* [TASK OBJECTIVE]
Write only how many lines of the listing below include the string "plus".

*** SOURCE RECORDS ***

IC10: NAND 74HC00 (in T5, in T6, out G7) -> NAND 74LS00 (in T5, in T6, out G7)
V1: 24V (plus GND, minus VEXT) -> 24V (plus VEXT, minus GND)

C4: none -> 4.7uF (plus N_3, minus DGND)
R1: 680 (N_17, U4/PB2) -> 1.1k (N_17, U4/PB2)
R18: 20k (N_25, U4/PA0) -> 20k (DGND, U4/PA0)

*** End of SOURCE RECORDS ***

* [WRITTEN RESPONSE]
2